SET EXERCISE
Print the text of all the entries below verbatim, leaving out the pictures.

TASK INPUT
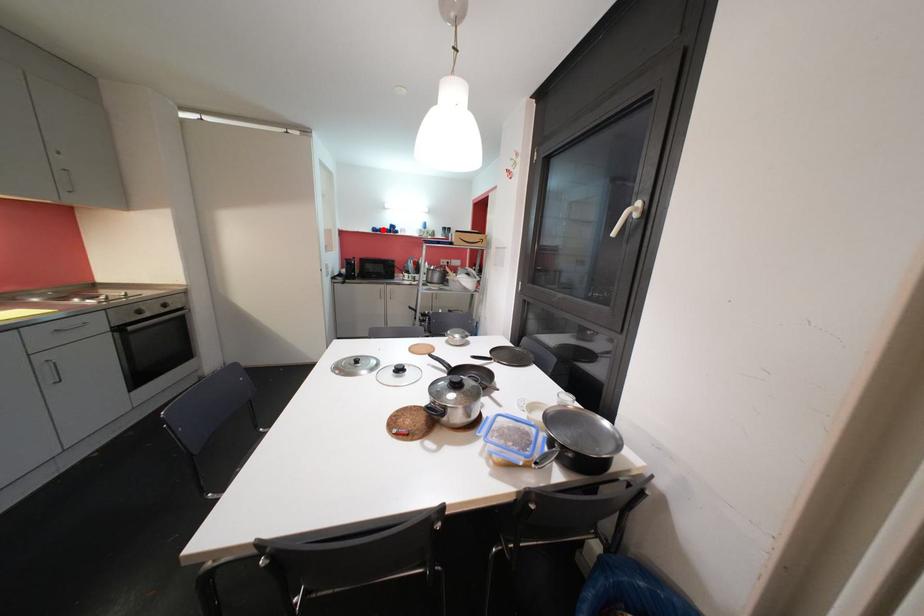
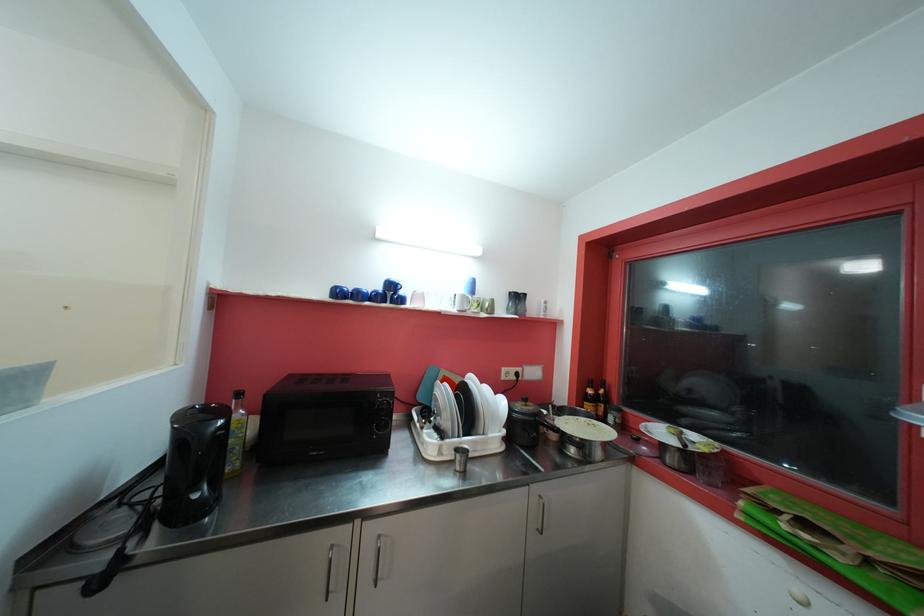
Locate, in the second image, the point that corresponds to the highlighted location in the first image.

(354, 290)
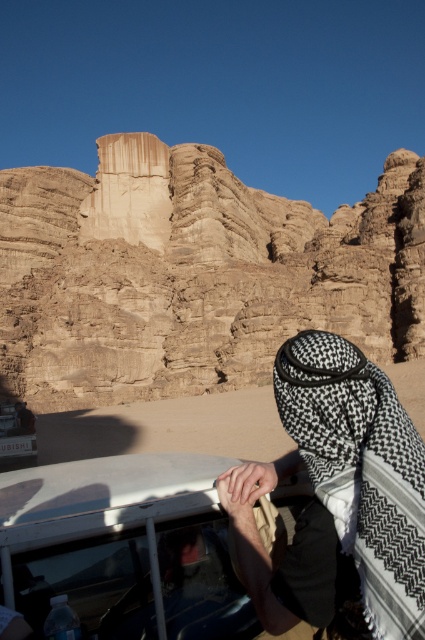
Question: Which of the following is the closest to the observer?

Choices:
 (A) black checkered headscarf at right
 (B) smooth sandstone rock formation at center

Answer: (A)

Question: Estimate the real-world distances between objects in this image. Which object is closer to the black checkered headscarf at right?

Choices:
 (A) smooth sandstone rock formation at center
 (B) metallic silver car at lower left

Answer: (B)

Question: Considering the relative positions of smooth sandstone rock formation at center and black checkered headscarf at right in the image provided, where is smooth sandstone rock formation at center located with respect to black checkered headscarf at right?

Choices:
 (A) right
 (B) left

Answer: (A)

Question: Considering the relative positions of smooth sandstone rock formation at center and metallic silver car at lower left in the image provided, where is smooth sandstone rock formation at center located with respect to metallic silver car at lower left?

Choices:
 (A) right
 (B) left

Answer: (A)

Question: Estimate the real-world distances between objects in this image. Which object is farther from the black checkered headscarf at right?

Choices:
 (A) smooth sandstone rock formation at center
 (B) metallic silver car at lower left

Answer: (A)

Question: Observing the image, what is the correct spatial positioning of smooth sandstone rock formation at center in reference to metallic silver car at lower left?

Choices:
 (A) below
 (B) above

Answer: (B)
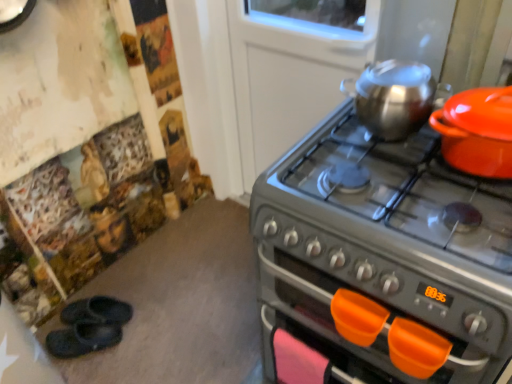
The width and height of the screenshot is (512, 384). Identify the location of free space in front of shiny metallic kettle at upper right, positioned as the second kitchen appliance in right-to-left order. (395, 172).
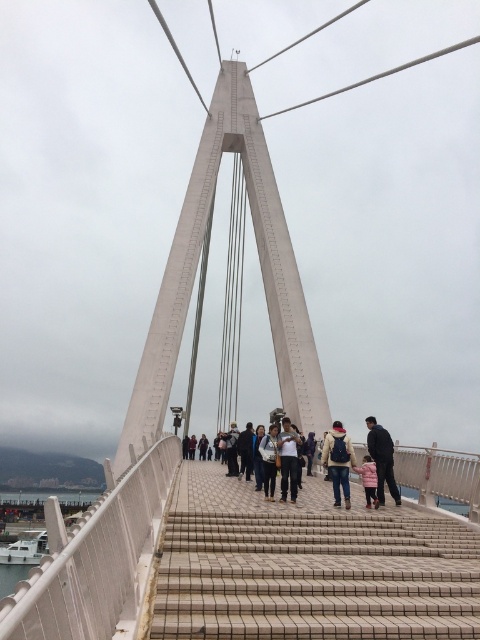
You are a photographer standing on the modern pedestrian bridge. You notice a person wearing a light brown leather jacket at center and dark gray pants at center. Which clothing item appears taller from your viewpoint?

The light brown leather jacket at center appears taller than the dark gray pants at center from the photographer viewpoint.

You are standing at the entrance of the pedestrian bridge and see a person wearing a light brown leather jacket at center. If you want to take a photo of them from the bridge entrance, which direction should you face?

RESULT FOR THIS TASK
Locate, in the second image, the point that corresponds to the highlighted location in the first image.

(354, 290)
Question: Which of the following is the closest to the observer?

Choices:
 (A) black checkered headscarf at right
 (B) smooth sandstone rock formation at center

Answer: (A)

Question: Estimate the real-world distances between objects in this image. Which object is closer to the black checkered headscarf at right?

Choices:
 (A) smooth sandstone rock formation at center
 (B) metallic silver car at lower left

Answer: (B)

Question: Considering the relative positions of smooth sandstone rock formation at center and black checkered headscarf at right in the image provided, where is smooth sandstone rock formation at center located with respect to black checkered headscarf at right?

Choices:
 (A) right
 (B) left

Answer: (A)

Question: Considering the relative positions of smooth sandstone rock formation at center and metallic silver car at lower left in the image provided, where is smooth sandstone rock formation at center located with respect to metallic silver car at lower left?

Choices:
 (A) right
 (B) left

Answer: (A)

Question: Estimate the real-world distances between objects in this image. Which object is farther from the black checkered headscarf at right?

Choices:
 (A) smooth sandstone rock formation at center
 (B) metallic silver car at lower left

Answer: (A)

Question: Observing the image, what is the correct spatial positioning of smooth sandstone rock formation at center in reference to metallic silver car at lower left?

Choices:
 (A) below
 (B) above

Answer: (B)
The width and height of the screenshot is (512, 384). Identify the location of free space in front of shiny metallic kettle at upper right, positioned as the second kitchen appliance in right-to-left order. (395, 172).
You are a photographer standing on the modern pedestrian bridge. You notice a person wearing a light brown leather jacket at center and dark gray pants at center. Which clothing item appears taller from your viewpoint?

The light brown leather jacket at center appears taller than the dark gray pants at center from the photographer viewpoint.

You are standing at the entrance of the pedestrian bridge and see a person wearing a light brown leather jacket at center. If you want to take a photo of them from the bridge entrance, which direction should you face?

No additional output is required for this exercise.